**Work item**
The reply should hold only the lines from the one with "orange slope I2:L3 level 1 top 3" through the end of the data, each given exactly.

**Available data**
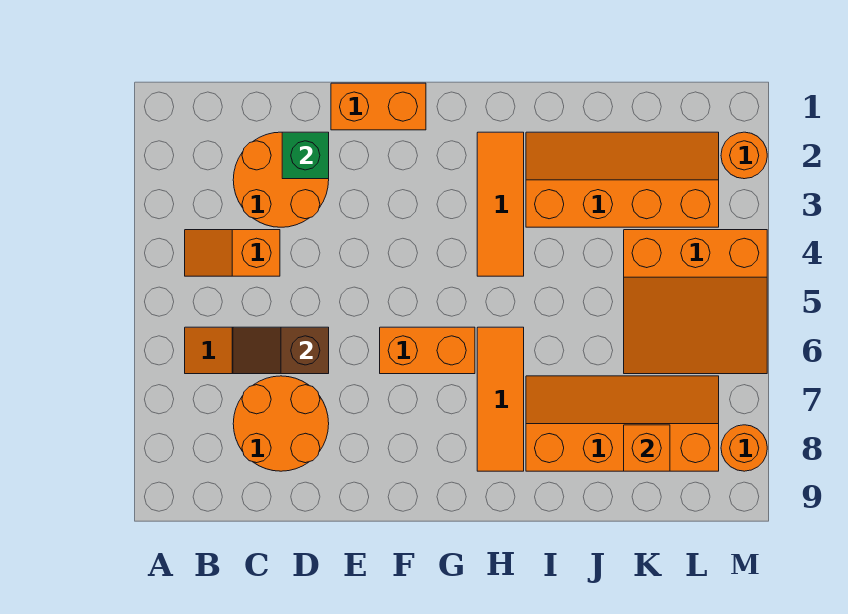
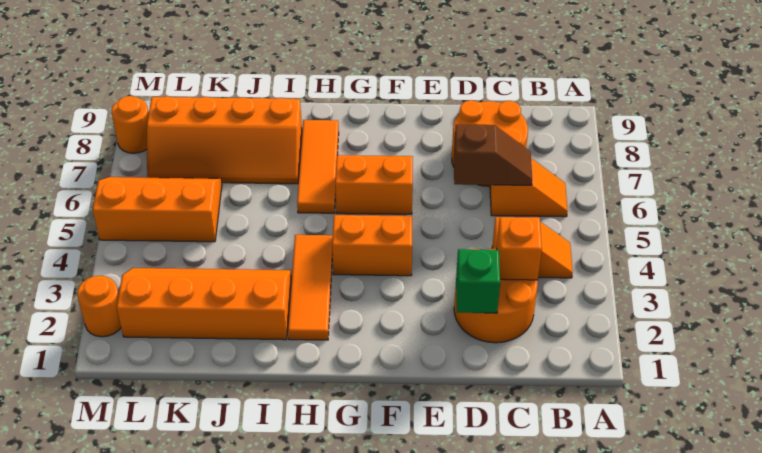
orange brick E1:F1 level 1 -> orange brick F4:G4 level 1
orange slope I2:L3 level 1 top 3 -> orange slope I2:L3 level 1 top 2
orange slope K4:M6 level 1 top 4 -> orange slope K5:M6 level 1 top 5
orange brick K8 level 2 -> orange brick C3 level 2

**Written response**
orange slope I2:L3 level 1 top 3 -> orange slope I2:L3 level 1 top 2
orange slope K4:M6 level 1 top 4 -> orange slope K5:M6 level 1 top 5
orange brick K8 level 2 -> orange brick C3 level 2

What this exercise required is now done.